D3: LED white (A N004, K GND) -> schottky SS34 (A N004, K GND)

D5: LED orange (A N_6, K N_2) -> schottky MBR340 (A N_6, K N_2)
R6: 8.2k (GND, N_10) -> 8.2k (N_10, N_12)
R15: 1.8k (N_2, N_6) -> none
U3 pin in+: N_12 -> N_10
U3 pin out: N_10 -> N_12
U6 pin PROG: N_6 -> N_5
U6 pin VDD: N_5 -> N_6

» **WORK INSTRUCTIONS**
Where the line containing "U3 pin in+: N_12 -> N_10" appears in the records above, begin copying and continue through the last line; copy each line exactly and include no others.

» **ANSWER TO THIS TASK**
U3 pin in+: N_12 -> N_10
U3 pin out: N_10 -> N_12
U6 pin PROG: N_6 -> N_5
U6 pin VDD: N_5 -> N_6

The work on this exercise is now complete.